Reproduce the material below line for line, keeping every character as it appears.

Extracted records
(begin)
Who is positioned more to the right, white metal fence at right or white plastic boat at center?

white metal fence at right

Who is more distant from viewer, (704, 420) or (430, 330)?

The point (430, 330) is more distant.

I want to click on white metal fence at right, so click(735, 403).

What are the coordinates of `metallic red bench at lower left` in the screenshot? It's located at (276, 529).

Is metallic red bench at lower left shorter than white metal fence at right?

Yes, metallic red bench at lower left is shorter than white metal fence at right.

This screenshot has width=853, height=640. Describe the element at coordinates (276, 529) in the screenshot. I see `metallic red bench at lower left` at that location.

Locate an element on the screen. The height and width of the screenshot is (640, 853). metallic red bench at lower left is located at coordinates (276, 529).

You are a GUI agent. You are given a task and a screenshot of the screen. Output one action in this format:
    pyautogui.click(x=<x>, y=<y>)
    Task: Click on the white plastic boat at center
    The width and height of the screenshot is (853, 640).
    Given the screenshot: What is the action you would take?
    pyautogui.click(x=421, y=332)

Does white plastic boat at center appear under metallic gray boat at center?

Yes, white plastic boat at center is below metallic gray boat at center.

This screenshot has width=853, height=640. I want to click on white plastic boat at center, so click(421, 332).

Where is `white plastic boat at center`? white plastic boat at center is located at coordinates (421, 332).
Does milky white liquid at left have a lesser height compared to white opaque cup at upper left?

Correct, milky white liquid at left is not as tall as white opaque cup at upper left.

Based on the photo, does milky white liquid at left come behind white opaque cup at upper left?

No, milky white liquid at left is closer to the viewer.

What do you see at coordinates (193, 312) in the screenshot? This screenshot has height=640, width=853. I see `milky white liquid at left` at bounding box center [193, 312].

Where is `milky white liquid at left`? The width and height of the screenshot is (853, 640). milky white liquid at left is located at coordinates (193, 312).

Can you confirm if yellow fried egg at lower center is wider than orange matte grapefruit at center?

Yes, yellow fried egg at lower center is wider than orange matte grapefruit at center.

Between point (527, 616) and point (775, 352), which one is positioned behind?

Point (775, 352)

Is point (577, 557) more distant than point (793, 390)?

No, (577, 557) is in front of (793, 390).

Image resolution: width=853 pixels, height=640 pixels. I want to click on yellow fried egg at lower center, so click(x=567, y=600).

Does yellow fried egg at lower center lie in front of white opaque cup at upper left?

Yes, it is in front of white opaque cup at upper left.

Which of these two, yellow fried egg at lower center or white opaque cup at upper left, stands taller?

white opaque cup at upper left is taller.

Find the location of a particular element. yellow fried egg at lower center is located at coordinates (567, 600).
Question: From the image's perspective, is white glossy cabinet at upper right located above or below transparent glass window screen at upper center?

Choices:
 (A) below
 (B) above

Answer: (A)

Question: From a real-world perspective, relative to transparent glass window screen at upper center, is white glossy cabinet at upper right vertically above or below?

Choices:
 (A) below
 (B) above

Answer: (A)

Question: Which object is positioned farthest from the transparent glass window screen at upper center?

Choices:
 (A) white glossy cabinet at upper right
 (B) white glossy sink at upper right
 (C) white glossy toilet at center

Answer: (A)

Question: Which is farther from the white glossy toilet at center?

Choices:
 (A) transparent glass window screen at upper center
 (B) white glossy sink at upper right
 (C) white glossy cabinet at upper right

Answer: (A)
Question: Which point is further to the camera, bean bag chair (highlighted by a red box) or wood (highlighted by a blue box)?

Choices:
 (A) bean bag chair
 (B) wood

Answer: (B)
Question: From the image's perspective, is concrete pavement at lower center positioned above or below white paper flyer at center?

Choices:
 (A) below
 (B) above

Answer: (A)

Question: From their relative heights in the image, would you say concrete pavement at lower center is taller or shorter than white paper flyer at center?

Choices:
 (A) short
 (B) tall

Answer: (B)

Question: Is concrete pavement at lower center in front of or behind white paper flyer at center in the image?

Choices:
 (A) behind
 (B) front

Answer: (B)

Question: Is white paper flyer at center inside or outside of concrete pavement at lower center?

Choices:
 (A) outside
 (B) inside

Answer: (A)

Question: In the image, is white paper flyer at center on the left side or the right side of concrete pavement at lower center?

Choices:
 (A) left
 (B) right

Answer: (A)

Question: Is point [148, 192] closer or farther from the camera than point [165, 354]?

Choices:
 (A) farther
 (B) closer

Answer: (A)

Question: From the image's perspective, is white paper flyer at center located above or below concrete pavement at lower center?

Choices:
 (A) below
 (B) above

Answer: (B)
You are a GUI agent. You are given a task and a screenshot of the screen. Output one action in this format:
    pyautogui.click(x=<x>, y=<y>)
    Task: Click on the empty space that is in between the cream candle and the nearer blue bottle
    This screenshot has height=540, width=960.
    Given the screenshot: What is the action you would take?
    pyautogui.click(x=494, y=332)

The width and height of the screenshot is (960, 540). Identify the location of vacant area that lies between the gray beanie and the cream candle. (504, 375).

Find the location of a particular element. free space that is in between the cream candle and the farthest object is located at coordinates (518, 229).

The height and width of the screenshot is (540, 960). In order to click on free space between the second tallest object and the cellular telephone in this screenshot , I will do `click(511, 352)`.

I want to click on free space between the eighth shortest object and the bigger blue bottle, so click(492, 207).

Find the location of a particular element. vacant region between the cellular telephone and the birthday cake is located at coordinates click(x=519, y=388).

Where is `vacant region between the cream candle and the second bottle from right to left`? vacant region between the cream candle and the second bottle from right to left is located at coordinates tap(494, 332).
(end)
**FULL RESPONSE:**
Who is positioned more to the right, white metal fence at right or white plastic boat at center?

white metal fence at right

Who is more distant from viewer, (704, 420) or (430, 330)?

The point (430, 330) is more distant.

I want to click on white metal fence at right, so click(735, 403).

What are the coordinates of `metallic red bench at lower left` in the screenshot? It's located at (276, 529).

Is metallic red bench at lower left shorter than white metal fence at right?

Yes, metallic red bench at lower left is shorter than white metal fence at right.

This screenshot has width=853, height=640. Describe the element at coordinates (276, 529) in the screenshot. I see `metallic red bench at lower left` at that location.

Locate an element on the screen. The height and width of the screenshot is (640, 853). metallic red bench at lower left is located at coordinates (276, 529).

You are a GUI agent. You are given a task and a screenshot of the screen. Output one action in this format:
    pyautogui.click(x=<x>, y=<y>)
    Task: Click on the white plastic boat at center
    The width and height of the screenshot is (853, 640).
    Given the screenshot: What is the action you would take?
    pyautogui.click(x=421, y=332)

Does white plastic boat at center appear under metallic gray boat at center?

Yes, white plastic boat at center is below metallic gray boat at center.

This screenshot has width=853, height=640. I want to click on white plastic boat at center, so click(421, 332).

Where is `white plastic boat at center`? white plastic boat at center is located at coordinates (421, 332).
Does milky white liquid at left have a lesser height compared to white opaque cup at upper left?

Correct, milky white liquid at left is not as tall as white opaque cup at upper left.

Based on the photo, does milky white liquid at left come behind white opaque cup at upper left?

No, milky white liquid at left is closer to the viewer.

What do you see at coordinates (193, 312) in the screenshot? This screenshot has height=640, width=853. I see `milky white liquid at left` at bounding box center [193, 312].

Where is `milky white liquid at left`? The width and height of the screenshot is (853, 640). milky white liquid at left is located at coordinates (193, 312).

Can you confirm if yellow fried egg at lower center is wider than orange matte grapefruit at center?

Yes, yellow fried egg at lower center is wider than orange matte grapefruit at center.

Between point (527, 616) and point (775, 352), which one is positioned behind?

Point (775, 352)

Is point (577, 557) more distant than point (793, 390)?

No, (577, 557) is in front of (793, 390).

Image resolution: width=853 pixels, height=640 pixels. I want to click on yellow fried egg at lower center, so click(x=567, y=600).

Does yellow fried egg at lower center lie in front of white opaque cup at upper left?

Yes, it is in front of white opaque cup at upper left.

Which of these two, yellow fried egg at lower center or white opaque cup at upper left, stands taller?

white opaque cup at upper left is taller.

Find the location of a particular element. yellow fried egg at lower center is located at coordinates (567, 600).
Question: From the image's perspective, is white glossy cabinet at upper right located above or below transparent glass window screen at upper center?

Choices:
 (A) below
 (B) above

Answer: (A)

Question: From a real-world perspective, relative to transparent glass window screen at upper center, is white glossy cabinet at upper right vertically above or below?

Choices:
 (A) below
 (B) above

Answer: (A)

Question: Which object is positioned farthest from the transparent glass window screen at upper center?

Choices:
 (A) white glossy cabinet at upper right
 (B) white glossy sink at upper right
 (C) white glossy toilet at center

Answer: (A)

Question: Which is farther from the white glossy toilet at center?

Choices:
 (A) transparent glass window screen at upper center
 (B) white glossy sink at upper right
 (C) white glossy cabinet at upper right

Answer: (A)
Question: Which point is further to the camera, bean bag chair (highlighted by a red box) or wood (highlighted by a blue box)?

Choices:
 (A) bean bag chair
 (B) wood

Answer: (B)
Question: From the image's perspective, is concrete pavement at lower center positioned above or below white paper flyer at center?

Choices:
 (A) below
 (B) above

Answer: (A)

Question: From their relative heights in the image, would you say concrete pavement at lower center is taller or shorter than white paper flyer at center?

Choices:
 (A) short
 (B) tall

Answer: (B)

Question: Is concrete pavement at lower center in front of or behind white paper flyer at center in the image?

Choices:
 (A) behind
 (B) front

Answer: (B)

Question: Is white paper flyer at center inside or outside of concrete pavement at lower center?

Choices:
 (A) outside
 (B) inside

Answer: (A)

Question: In the image, is white paper flyer at center on the left side or the right side of concrete pavement at lower center?

Choices:
 (A) left
 (B) right

Answer: (A)

Question: Is point [148, 192] closer or farther from the camera than point [165, 354]?

Choices:
 (A) farther
 (B) closer

Answer: (A)

Question: From the image's perspective, is white paper flyer at center located above or below concrete pavement at lower center?

Choices:
 (A) below
 (B) above

Answer: (B)
You are a GUI agent. You are given a task and a screenshot of the screen. Output one action in this format:
    pyautogui.click(x=<x>, y=<y>)
    Task: Click on the empty space that is in between the cream candle and the nearer blue bottle
    This screenshot has height=540, width=960.
    Given the screenshot: What is the action you would take?
    pyautogui.click(x=494, y=332)

The width and height of the screenshot is (960, 540). Identify the location of vacant area that lies between the gray beanie and the cream candle. (504, 375).

Find the location of a particular element. free space that is in between the cream candle and the farthest object is located at coordinates (518, 229).

The height and width of the screenshot is (540, 960). In order to click on free space between the second tallest object and the cellular telephone in this screenshot , I will do `click(511, 352)`.

I want to click on free space between the eighth shortest object and the bigger blue bottle, so click(492, 207).

Find the location of a particular element. vacant region between the cellular telephone and the birthday cake is located at coordinates click(x=519, y=388).

Where is `vacant region between the cream candle and the second bottle from right to left`? vacant region between the cream candle and the second bottle from right to left is located at coordinates tap(494, 332).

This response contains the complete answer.